Return only the stretch of the material below that begins with the line containing "white brick M7" and ends with the line containing "none -> grey brick B10:C10 level 2", exactly; both of those lines belong to it.

_MATERIAL SHOWN_
+++

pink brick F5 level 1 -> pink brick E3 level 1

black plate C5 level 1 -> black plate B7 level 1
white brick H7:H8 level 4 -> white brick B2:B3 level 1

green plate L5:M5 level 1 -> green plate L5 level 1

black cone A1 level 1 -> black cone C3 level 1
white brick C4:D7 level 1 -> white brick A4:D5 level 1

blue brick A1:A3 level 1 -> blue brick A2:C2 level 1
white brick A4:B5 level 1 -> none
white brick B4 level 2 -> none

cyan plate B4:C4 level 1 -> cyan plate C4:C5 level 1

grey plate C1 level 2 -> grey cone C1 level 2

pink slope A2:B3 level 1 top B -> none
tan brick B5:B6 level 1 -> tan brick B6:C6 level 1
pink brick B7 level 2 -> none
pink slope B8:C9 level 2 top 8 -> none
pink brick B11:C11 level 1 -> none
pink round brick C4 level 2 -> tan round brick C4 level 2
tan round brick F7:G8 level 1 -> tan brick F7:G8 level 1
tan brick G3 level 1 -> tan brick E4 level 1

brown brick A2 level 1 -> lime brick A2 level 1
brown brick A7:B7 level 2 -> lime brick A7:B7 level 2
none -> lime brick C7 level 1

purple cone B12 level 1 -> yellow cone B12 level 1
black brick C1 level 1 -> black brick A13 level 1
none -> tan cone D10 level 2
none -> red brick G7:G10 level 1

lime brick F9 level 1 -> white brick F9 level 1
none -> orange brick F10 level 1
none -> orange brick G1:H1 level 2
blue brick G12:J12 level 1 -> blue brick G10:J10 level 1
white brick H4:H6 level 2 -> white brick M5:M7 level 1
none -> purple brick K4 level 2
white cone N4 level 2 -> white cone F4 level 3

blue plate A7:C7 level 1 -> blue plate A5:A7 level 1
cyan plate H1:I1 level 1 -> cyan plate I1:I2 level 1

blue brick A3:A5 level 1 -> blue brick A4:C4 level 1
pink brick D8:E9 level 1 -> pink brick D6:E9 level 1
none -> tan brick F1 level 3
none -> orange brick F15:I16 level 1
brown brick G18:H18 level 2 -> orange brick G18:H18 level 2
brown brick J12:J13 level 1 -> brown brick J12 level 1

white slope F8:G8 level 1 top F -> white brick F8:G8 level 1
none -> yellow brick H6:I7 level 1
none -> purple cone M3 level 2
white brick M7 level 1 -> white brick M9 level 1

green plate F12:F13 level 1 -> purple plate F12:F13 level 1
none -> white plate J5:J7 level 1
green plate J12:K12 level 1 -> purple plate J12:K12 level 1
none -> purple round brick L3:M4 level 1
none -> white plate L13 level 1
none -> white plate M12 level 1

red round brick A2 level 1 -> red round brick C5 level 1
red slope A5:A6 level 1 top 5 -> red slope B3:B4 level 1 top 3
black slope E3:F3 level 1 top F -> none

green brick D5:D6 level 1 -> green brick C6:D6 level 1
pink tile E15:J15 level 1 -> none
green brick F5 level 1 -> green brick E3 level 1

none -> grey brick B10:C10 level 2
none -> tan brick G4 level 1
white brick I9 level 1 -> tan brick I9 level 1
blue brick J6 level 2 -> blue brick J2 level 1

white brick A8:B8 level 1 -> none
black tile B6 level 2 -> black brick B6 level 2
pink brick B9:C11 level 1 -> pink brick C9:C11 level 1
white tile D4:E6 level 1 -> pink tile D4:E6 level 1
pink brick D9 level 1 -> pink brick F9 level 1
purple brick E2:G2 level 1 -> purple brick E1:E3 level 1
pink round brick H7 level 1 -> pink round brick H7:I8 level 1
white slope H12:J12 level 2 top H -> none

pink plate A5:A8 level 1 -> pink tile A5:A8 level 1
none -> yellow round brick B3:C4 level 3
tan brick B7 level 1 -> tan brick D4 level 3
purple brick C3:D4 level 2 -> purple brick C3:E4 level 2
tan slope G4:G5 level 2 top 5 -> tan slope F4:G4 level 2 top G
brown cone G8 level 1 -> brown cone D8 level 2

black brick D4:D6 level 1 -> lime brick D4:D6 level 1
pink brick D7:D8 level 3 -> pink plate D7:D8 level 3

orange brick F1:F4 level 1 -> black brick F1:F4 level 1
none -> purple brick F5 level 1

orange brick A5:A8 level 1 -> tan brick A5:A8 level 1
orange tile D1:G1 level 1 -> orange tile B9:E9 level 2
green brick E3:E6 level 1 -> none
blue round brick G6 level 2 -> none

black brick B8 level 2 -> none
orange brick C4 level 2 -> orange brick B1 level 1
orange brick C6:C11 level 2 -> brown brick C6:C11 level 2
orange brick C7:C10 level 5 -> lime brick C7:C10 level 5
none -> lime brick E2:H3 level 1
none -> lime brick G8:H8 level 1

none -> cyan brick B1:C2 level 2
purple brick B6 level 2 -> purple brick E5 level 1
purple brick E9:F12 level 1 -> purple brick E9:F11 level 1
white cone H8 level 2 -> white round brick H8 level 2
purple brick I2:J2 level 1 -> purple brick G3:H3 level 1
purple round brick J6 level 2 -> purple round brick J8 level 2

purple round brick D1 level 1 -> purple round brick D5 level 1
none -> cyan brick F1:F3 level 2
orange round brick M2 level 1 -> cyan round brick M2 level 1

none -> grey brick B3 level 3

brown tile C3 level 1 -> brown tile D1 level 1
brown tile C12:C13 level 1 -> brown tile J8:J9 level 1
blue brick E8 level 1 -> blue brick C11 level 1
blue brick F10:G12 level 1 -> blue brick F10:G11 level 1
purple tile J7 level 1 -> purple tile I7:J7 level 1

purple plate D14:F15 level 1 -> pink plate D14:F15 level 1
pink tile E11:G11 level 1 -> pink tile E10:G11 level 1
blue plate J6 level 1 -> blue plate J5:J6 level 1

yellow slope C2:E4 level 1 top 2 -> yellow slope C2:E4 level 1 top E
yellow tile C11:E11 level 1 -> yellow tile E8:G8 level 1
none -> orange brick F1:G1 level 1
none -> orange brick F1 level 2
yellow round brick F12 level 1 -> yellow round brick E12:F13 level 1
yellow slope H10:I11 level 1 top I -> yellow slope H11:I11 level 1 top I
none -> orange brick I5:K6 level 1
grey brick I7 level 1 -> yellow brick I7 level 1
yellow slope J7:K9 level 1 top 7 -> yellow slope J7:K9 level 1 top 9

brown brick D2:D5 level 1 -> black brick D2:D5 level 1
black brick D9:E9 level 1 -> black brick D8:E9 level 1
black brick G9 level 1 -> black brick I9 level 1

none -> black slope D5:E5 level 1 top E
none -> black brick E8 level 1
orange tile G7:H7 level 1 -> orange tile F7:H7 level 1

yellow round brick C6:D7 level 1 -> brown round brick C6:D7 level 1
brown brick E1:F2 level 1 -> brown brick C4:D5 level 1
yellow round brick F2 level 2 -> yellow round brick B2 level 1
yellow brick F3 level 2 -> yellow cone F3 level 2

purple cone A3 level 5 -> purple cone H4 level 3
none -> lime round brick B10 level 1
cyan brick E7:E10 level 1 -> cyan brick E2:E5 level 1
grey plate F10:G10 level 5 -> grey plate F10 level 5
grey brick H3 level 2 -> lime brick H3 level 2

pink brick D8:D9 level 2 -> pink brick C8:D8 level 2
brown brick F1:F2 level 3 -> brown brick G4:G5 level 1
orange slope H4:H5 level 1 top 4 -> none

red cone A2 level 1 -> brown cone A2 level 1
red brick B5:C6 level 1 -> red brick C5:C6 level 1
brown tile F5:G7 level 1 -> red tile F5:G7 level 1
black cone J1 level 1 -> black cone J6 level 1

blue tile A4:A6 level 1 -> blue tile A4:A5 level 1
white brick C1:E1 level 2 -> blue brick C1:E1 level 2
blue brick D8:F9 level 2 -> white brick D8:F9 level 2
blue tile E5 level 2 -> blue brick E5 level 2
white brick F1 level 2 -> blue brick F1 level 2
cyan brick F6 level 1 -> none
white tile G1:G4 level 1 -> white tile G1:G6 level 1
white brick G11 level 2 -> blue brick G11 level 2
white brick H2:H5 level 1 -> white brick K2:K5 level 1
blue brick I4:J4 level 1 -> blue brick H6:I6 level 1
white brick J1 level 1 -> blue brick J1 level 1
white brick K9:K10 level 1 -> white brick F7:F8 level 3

+++

_EXERCISE OUTPUT_
white brick M7 level 1 -> white brick M9 level 1

green plate F12:F13 level 1 -> purple plate F12:F13 level 1
none -> white plate J5:J7 level 1
green plate J12:K12 level 1 -> purple plate J12:K12 level 1
none -> purple round brick L3:M4 level 1
none -> white plate L13 level 1
none -> white plate M12 level 1

red round brick A2 level 1 -> red round brick C5 level 1
red slope A5:A6 level 1 top 5 -> red slope B3:B4 level 1 top 3
black slope E3:F3 level 1 top F -> none

green brick D5:D6 level 1 -> green brick C6:D6 level 1
pink tile E15:J15 level 1 -> none
green brick F5 level 1 -> green brick E3 level 1

none -> grey brick B10:C10 level 2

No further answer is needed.